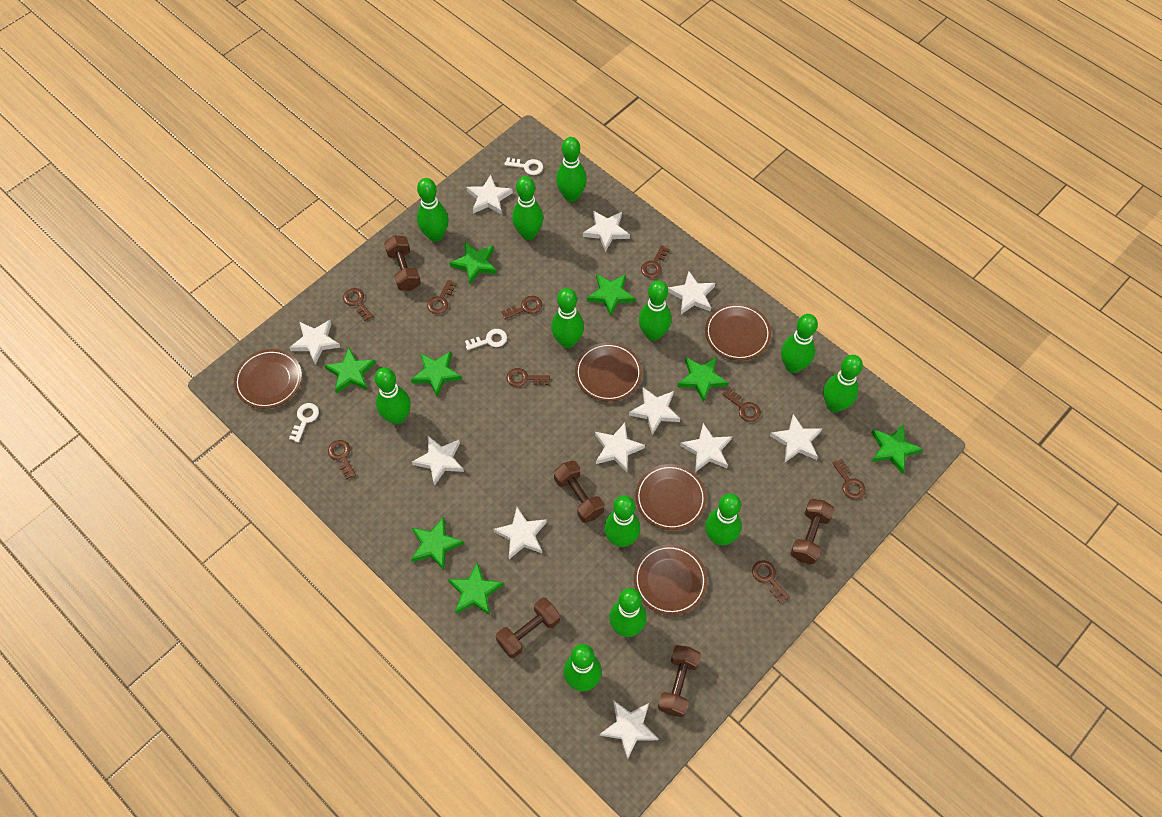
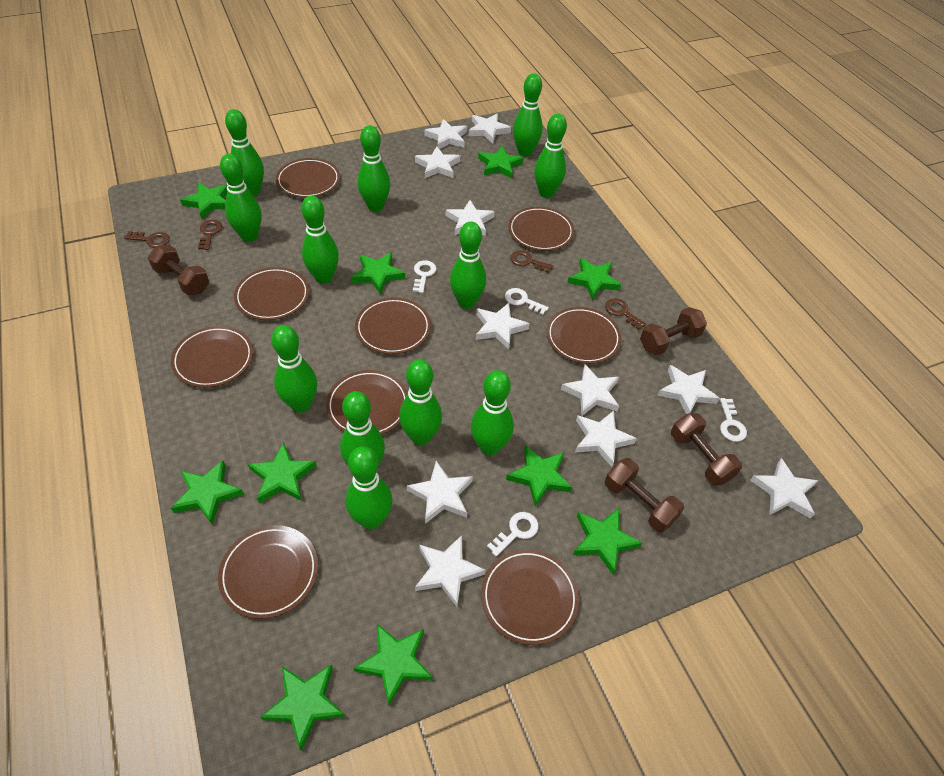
brown dumbbell: 5 -> 4
brown key: 9 -> 4
brown plate: 5 -> 9
green star: 8 -> 10
white key: 3 -> 4

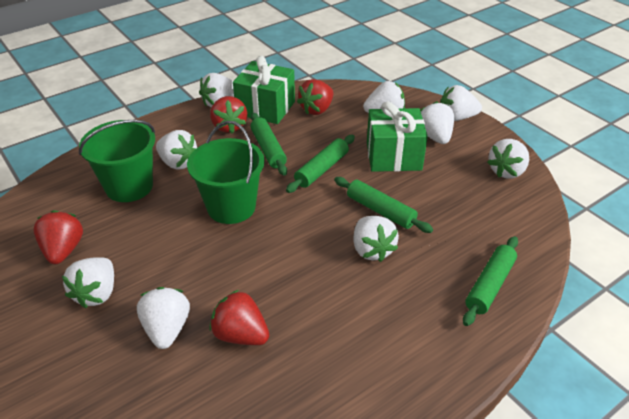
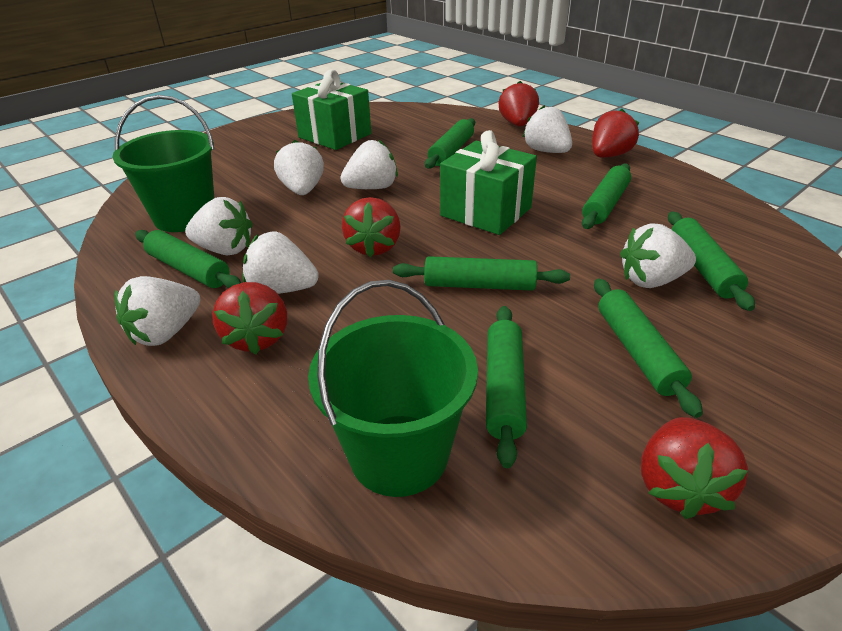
green rolling pin: 4 -> 7
red strawberry: 4 -> 5
white strawberry: 9 -> 7

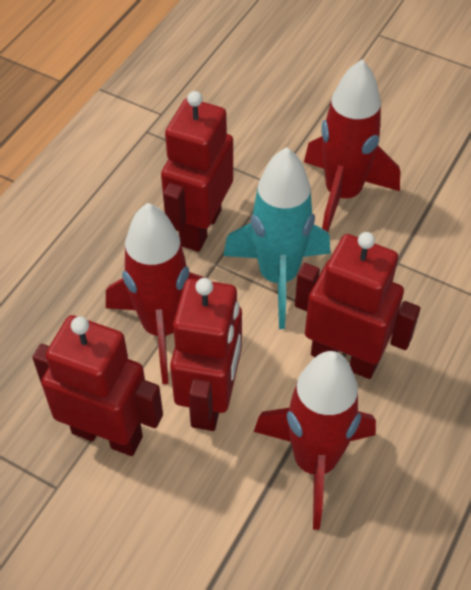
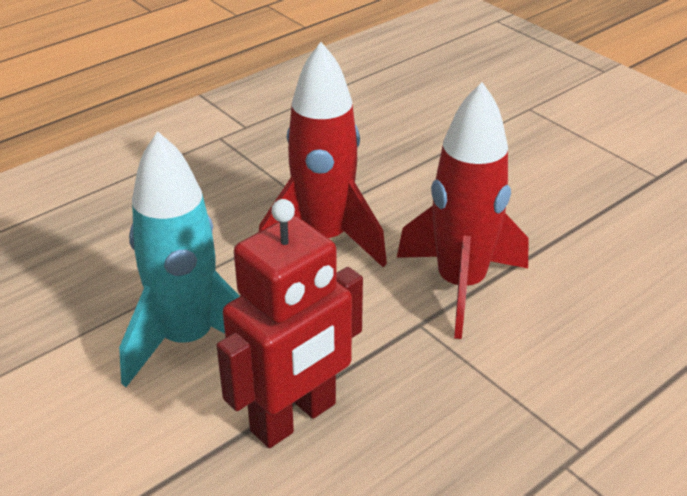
red robot: 4 -> 1
red rocket: 3 -> 2

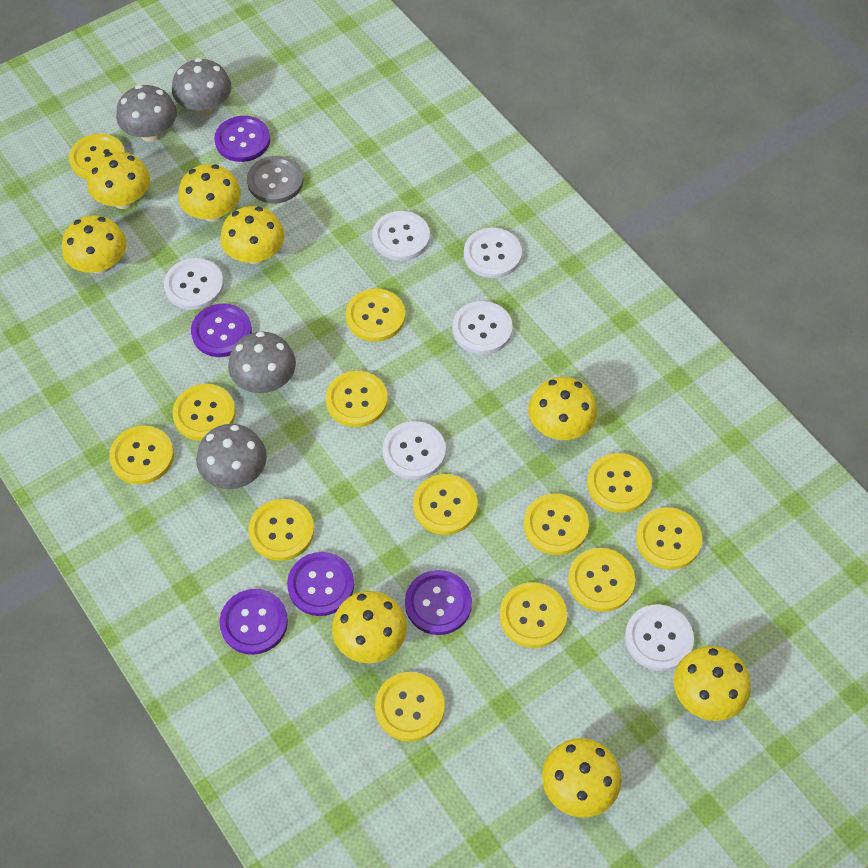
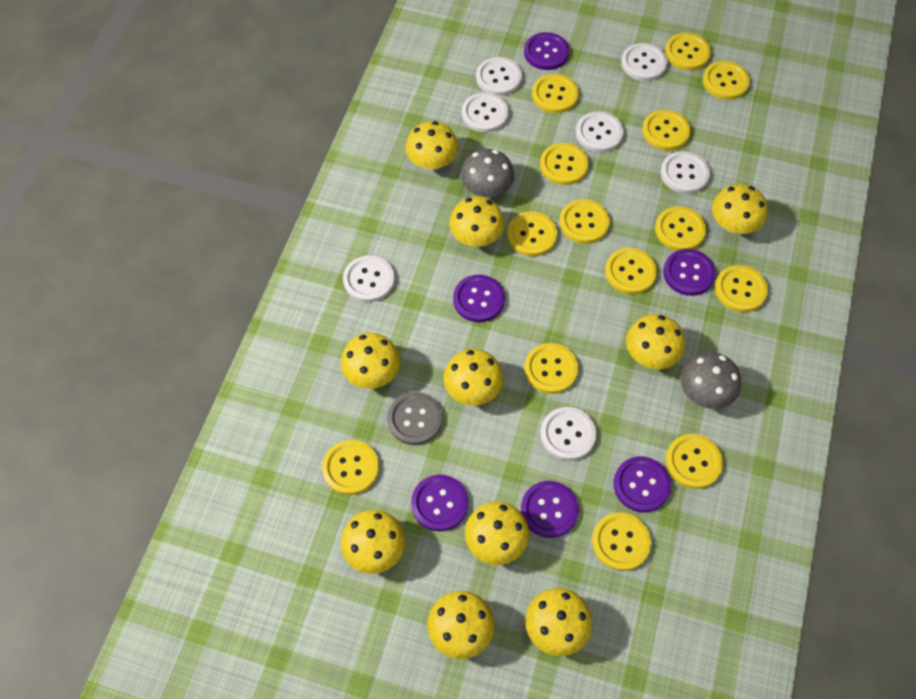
grey mushroom: 4 -> 2
purple button: 5 -> 6
white button: 6 -> 7
yellow button: 13 -> 14
yellow mushroom: 8 -> 10

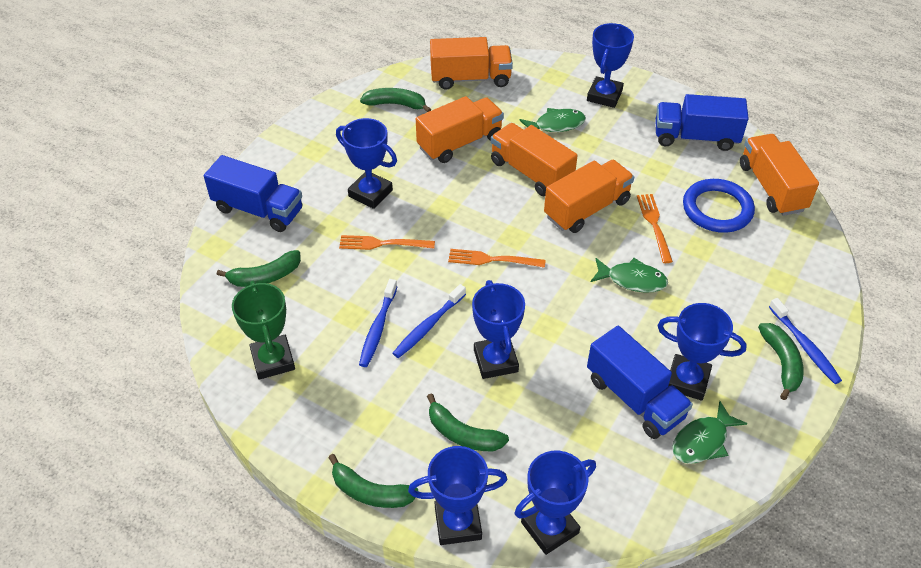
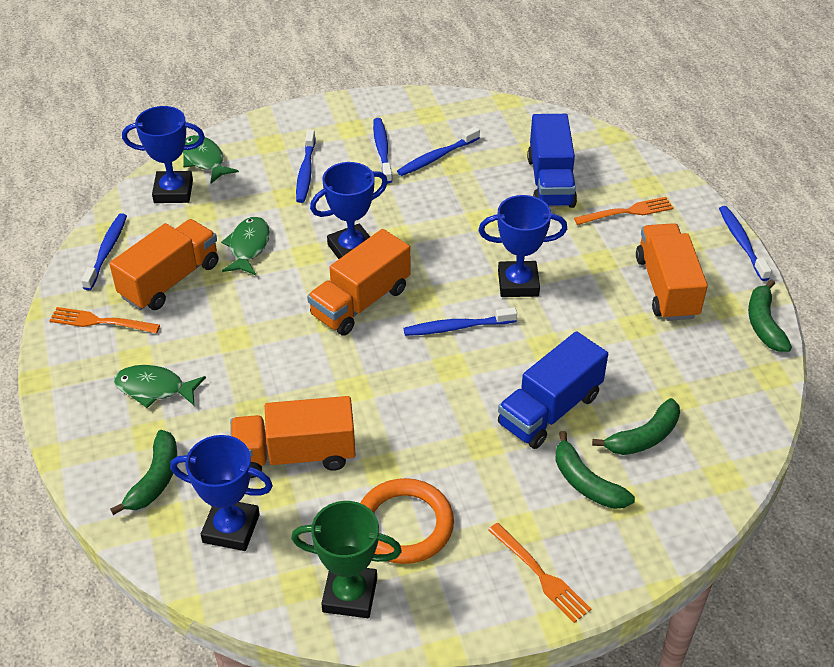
blue ring: 1 -> 0
blue toothbrush: 3 -> 6
blue trophy: 6 -> 4
blue truck: 3 -> 2
green banana: 5 -> 4
orange ring: 0 -> 1
orange truck: 5 -> 4

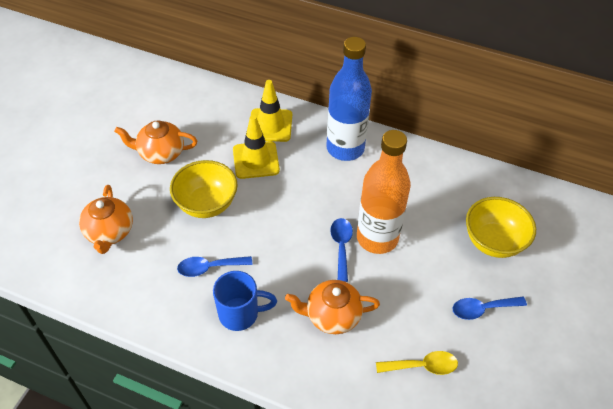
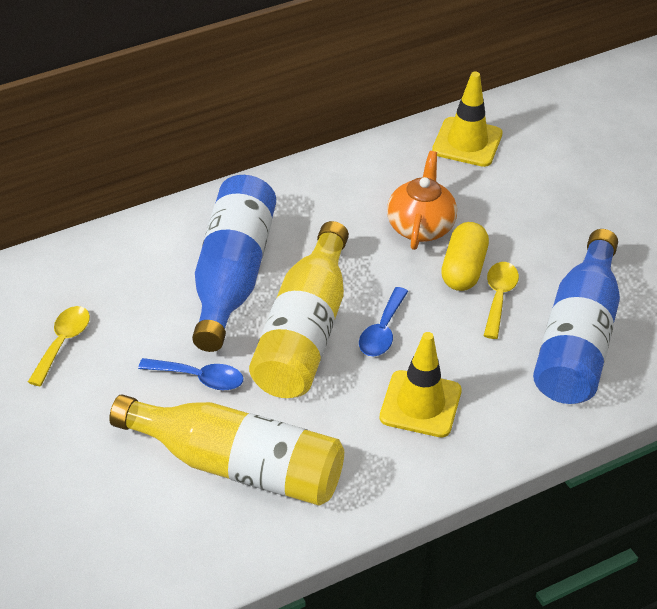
blue bottle: 1 -> 2
blue mug: 1 -> 0
blue spoon: 3 -> 2
orange bottle: 1 -> 0
orange teapot: 3 -> 1
yellow bottle: 0 -> 2
yellow bowl: 2 -> 0
yellow capsule: 0 -> 1
yellow spoon: 1 -> 2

+ + +

• [Work to complete]:
Reproduce exactly the lines from the one containing "blue mug: 1 -> 0" through the last line of the records, both included, and nothing else.

• [Solution below]:
blue mug: 1 -> 0
blue spoon: 3 -> 2
orange bottle: 1 -> 0
orange teapot: 3 -> 1
yellow bottle: 0 -> 2
yellow bowl: 2 -> 0
yellow capsule: 0 -> 1
yellow spoon: 1 -> 2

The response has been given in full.